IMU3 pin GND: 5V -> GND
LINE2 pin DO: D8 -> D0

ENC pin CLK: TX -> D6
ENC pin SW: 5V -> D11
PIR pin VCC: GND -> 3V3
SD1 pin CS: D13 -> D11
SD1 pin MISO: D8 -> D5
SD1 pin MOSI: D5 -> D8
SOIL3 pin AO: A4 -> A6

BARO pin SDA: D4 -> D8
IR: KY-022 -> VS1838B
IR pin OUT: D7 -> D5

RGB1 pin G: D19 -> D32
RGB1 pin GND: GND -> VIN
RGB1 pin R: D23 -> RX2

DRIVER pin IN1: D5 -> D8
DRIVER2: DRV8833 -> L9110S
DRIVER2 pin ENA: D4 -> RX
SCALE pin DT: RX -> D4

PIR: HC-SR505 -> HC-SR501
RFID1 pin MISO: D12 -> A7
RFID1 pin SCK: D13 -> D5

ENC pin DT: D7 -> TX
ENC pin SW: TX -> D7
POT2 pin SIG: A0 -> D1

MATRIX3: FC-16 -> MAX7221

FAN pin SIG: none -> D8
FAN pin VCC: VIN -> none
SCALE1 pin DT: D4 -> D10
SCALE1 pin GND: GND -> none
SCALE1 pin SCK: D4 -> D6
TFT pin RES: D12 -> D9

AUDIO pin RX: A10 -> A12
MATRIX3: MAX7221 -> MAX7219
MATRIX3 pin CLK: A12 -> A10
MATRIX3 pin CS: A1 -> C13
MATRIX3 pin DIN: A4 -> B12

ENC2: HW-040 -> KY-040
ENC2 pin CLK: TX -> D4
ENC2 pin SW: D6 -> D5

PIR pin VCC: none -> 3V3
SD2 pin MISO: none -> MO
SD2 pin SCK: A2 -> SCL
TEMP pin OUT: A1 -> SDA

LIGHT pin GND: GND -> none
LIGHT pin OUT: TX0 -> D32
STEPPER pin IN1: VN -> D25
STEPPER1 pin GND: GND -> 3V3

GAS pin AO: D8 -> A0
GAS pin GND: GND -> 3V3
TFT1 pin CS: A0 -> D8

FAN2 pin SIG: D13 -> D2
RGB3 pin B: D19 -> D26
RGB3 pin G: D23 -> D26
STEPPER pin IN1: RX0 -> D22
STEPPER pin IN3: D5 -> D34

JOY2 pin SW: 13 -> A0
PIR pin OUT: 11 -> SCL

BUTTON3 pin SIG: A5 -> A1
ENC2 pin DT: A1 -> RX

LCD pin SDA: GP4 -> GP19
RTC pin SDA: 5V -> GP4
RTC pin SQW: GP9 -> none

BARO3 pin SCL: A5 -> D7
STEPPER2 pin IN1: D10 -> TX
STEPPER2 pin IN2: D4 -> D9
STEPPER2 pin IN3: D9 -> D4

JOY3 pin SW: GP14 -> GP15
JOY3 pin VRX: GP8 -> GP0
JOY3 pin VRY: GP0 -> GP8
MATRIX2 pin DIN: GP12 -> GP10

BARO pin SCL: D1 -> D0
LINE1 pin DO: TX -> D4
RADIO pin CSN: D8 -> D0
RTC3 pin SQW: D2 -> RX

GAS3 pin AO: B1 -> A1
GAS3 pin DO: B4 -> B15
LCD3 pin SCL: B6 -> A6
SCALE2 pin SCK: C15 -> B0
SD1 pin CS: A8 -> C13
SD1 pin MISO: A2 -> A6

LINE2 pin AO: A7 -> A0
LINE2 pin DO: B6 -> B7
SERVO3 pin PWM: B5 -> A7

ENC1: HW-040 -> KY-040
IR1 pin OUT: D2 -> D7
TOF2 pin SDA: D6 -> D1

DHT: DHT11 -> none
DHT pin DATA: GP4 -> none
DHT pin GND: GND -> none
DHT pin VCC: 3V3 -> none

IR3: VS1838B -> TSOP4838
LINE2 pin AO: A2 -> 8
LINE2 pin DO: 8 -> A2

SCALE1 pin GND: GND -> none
□ □ □ □ □
The task ▸ Read the entries and select each line where the word "LIGHT" is found.

The answer ▸
LIGHT pin GND: GND -> none
LIGHT pin OUT: TX0 -> D32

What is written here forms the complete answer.